Records shown
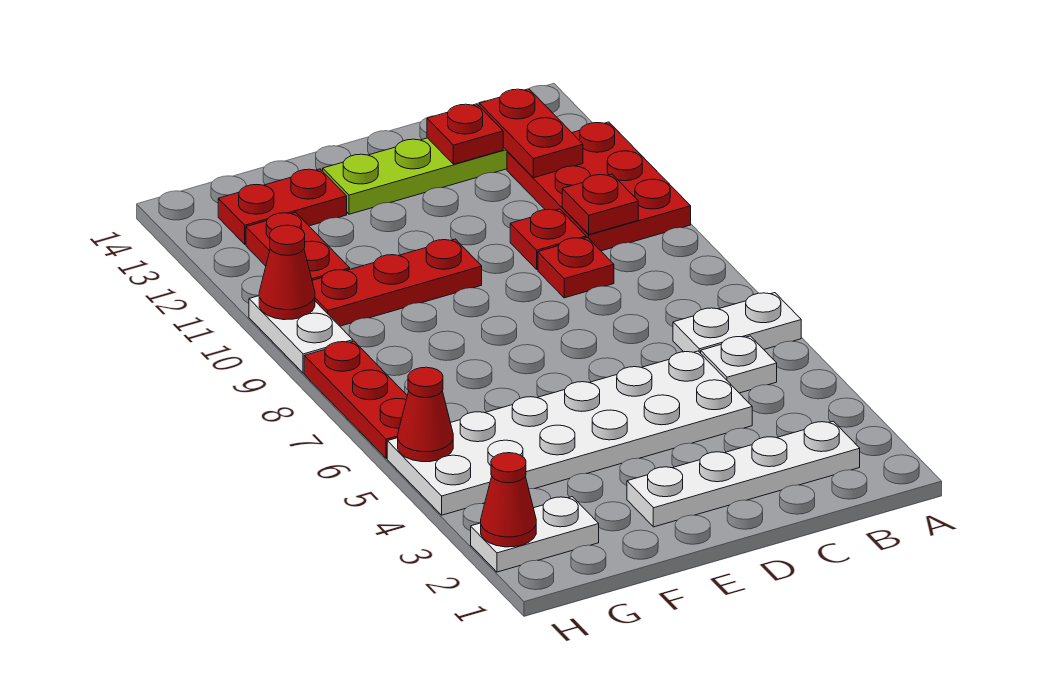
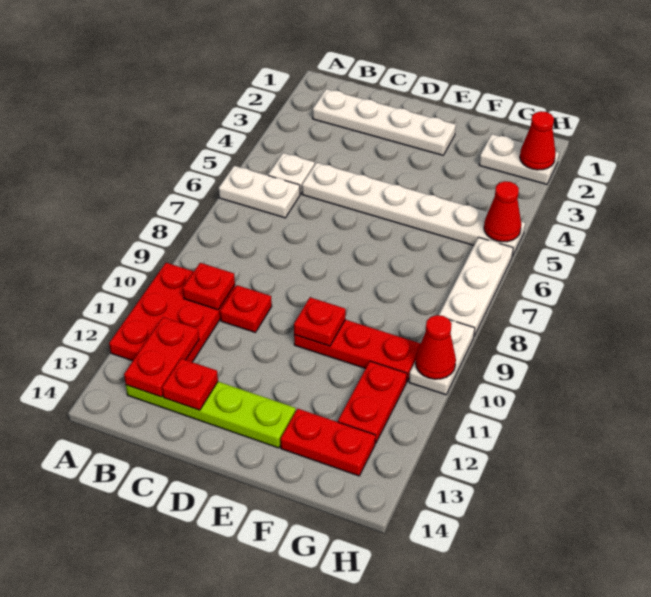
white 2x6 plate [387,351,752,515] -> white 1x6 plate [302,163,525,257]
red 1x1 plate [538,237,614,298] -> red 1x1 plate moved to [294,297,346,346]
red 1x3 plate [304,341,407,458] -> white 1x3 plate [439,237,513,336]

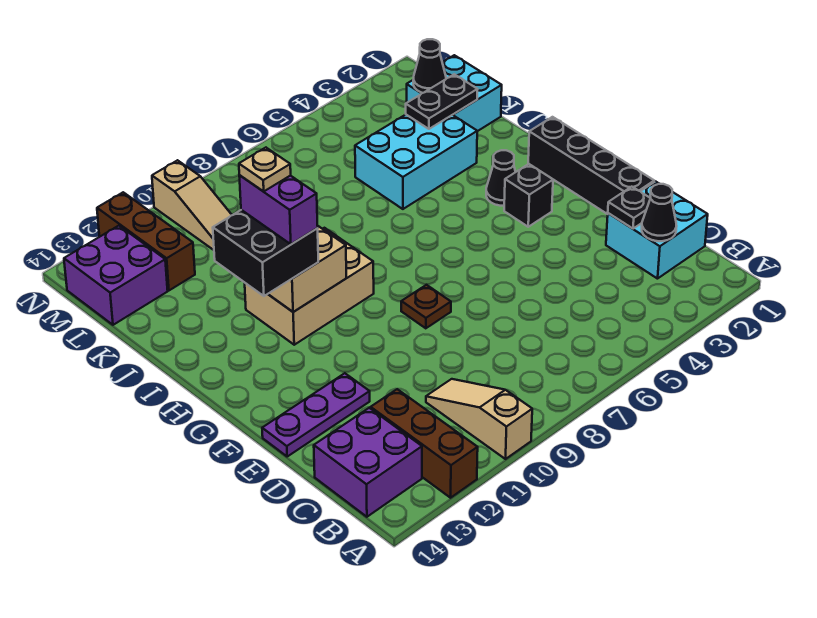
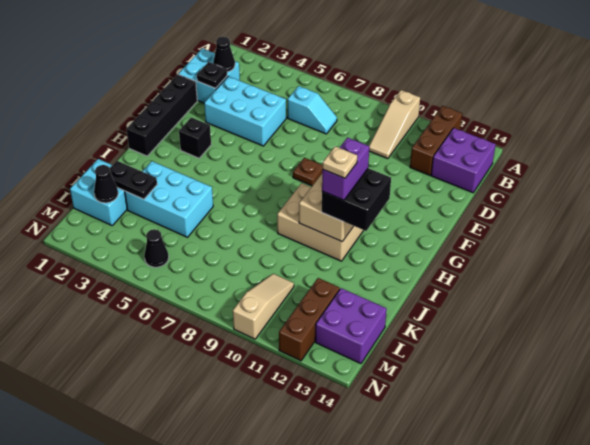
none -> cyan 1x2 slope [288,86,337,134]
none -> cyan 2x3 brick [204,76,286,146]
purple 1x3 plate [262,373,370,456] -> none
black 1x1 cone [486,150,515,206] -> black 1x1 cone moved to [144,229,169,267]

To do
Line by line, reproduce the material above exactly, leaving each picture out.

Response to the exercise
white 2x6 plate [387,351,752,515] -> white 1x6 plate [302,163,525,257]
red 1x1 plate [538,237,614,298] -> red 1x1 plate moved to [294,297,346,346]
red 1x3 plate [304,341,407,458] -> white 1x3 plate [439,237,513,336]

none -> cyan 1x2 slope [288,86,337,134]
none -> cyan 2x3 brick [204,76,286,146]
purple 1x3 plate [262,373,370,456] -> none
black 1x1 cone [486,150,515,206] -> black 1x1 cone moved to [144,229,169,267]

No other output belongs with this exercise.